BEGIN
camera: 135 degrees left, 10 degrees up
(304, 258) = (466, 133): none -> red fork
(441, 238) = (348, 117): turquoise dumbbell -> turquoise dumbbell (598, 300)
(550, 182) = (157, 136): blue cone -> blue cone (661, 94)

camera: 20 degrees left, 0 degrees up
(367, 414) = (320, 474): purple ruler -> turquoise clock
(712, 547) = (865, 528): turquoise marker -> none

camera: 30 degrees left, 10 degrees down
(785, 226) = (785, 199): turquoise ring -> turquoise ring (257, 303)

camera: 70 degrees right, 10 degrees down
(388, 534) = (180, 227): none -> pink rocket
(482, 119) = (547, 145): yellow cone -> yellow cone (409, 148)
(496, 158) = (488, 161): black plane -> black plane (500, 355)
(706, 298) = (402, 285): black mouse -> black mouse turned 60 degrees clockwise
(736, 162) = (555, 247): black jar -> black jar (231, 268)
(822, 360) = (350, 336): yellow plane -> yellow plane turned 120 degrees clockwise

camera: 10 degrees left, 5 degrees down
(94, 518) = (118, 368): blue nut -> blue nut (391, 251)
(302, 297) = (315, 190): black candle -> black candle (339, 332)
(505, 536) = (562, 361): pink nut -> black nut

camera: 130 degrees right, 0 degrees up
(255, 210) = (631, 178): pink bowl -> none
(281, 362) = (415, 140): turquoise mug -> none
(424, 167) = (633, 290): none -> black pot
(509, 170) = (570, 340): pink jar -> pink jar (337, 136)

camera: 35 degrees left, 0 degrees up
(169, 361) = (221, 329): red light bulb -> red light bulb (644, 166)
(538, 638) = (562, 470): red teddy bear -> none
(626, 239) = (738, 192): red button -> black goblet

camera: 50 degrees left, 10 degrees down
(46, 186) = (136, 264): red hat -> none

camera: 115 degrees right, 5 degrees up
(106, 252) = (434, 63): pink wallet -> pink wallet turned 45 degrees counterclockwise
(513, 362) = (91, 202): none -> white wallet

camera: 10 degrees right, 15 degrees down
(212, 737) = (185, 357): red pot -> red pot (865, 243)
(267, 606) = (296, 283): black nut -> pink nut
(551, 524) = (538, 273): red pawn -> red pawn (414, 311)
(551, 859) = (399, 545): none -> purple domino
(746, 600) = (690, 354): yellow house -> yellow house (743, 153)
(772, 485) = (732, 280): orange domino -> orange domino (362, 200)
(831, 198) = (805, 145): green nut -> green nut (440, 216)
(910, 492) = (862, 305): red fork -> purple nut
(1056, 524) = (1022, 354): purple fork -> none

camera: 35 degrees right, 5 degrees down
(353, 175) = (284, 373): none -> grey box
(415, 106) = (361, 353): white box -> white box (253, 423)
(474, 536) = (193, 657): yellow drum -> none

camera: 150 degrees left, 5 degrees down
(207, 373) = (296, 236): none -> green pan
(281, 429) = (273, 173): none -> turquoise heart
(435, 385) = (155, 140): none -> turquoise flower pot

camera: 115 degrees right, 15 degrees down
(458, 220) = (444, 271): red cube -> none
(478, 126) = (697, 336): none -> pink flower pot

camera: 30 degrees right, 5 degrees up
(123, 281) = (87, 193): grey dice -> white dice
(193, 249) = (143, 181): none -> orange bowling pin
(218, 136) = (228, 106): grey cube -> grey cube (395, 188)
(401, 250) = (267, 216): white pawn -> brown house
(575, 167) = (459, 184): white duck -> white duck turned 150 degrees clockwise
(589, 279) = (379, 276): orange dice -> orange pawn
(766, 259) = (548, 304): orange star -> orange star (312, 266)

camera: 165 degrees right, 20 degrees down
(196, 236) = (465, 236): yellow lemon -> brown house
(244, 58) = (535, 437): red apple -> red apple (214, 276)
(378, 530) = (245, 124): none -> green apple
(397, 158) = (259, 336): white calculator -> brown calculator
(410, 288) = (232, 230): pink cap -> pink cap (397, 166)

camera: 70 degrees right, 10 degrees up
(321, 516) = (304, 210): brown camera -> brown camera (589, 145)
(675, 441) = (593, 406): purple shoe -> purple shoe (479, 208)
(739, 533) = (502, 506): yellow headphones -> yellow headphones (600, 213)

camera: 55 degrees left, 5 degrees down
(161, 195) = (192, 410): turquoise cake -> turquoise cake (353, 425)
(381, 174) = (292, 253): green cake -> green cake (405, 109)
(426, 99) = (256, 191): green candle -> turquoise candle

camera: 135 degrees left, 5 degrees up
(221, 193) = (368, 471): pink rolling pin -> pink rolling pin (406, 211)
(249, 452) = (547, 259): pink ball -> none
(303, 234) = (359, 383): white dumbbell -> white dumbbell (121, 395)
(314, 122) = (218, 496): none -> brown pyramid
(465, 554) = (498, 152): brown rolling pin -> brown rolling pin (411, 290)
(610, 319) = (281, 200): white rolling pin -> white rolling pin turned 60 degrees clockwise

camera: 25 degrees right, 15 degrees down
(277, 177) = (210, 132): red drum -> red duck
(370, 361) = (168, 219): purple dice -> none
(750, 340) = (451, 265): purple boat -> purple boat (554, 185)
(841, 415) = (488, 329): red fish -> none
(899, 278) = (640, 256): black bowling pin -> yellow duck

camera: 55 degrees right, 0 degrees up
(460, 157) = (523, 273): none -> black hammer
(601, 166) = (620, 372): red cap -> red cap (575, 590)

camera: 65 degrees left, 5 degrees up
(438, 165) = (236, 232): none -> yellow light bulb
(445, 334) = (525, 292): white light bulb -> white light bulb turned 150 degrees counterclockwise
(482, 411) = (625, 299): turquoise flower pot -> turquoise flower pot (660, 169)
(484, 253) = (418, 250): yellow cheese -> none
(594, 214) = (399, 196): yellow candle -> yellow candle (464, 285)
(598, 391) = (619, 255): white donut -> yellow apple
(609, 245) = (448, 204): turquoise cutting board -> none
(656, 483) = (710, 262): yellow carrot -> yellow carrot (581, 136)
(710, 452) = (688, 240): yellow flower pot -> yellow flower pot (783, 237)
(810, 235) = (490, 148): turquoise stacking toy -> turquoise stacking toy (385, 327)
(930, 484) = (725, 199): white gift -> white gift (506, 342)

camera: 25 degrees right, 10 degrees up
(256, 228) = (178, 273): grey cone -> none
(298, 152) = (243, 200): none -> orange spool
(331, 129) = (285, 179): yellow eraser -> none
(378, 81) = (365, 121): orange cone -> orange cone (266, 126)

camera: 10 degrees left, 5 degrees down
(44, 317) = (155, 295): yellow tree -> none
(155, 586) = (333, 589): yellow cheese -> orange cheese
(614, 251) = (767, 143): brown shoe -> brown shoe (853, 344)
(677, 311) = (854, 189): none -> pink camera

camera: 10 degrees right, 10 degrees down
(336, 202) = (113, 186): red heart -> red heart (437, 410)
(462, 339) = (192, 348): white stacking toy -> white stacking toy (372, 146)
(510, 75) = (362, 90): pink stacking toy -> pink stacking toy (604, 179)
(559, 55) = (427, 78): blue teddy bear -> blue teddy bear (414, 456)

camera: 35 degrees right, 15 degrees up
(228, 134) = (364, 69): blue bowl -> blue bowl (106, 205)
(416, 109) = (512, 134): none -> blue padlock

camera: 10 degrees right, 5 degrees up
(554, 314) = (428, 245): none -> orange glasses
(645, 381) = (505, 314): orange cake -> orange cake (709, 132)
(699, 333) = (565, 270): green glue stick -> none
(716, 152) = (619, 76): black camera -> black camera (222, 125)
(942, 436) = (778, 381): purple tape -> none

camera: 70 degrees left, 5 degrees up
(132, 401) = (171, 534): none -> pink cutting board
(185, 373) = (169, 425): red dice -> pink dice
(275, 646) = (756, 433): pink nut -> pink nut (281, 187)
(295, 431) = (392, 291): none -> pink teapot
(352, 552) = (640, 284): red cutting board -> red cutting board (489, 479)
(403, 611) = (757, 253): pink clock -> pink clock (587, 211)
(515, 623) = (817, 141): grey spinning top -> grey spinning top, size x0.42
END
**ABOUT THIS EXERCISE**.
Reproduce the listing above exactly as far as the line with "(538, 638) = (562, 470): red", that line included.

**SOLUTION**.
camera: 135 degrees left, 10 degrees up
(304, 258) = (466, 133): none -> red fork
(441, 238) = (348, 117): turquoise dumbbell -> turquoise dumbbell (598, 300)
(550, 182) = (157, 136): blue cone -> blue cone (661, 94)

camera: 20 degrees left, 0 degrees up
(367, 414) = (320, 474): purple ruler -> turquoise clock
(712, 547) = (865, 528): turquoise marker -> none

camera: 30 degrees left, 10 degrees down
(785, 226) = (785, 199): turquoise ring -> turquoise ring (257, 303)

camera: 70 degrees right, 10 degrees down
(388, 534) = (180, 227): none -> pink rocket
(482, 119) = (547, 145): yellow cone -> yellow cone (409, 148)
(496, 158) = (488, 161): black plane -> black plane (500, 355)
(706, 298) = (402, 285): black mouse -> black mouse turned 60 degrees clockwise
(736, 162) = (555, 247): black jar -> black jar (231, 268)
(822, 360) = (350, 336): yellow plane -> yellow plane turned 120 degrees clockwise

camera: 10 degrees left, 5 degrees down
(94, 518) = (118, 368): blue nut -> blue nut (391, 251)
(302, 297) = (315, 190): black candle -> black candle (339, 332)
(505, 536) = (562, 361): pink nut -> black nut

camera: 130 degrees right, 0 degrees up
(255, 210) = (631, 178): pink bowl -> none
(281, 362) = (415, 140): turquoise mug -> none
(424, 167) = (633, 290): none -> black pot
(509, 170) = (570, 340): pink jar -> pink jar (337, 136)

camera: 35 degrees left, 0 degrees up
(169, 361) = (221, 329): red light bulb -> red light bulb (644, 166)
(538, 638) = (562, 470): red teddy bear -> none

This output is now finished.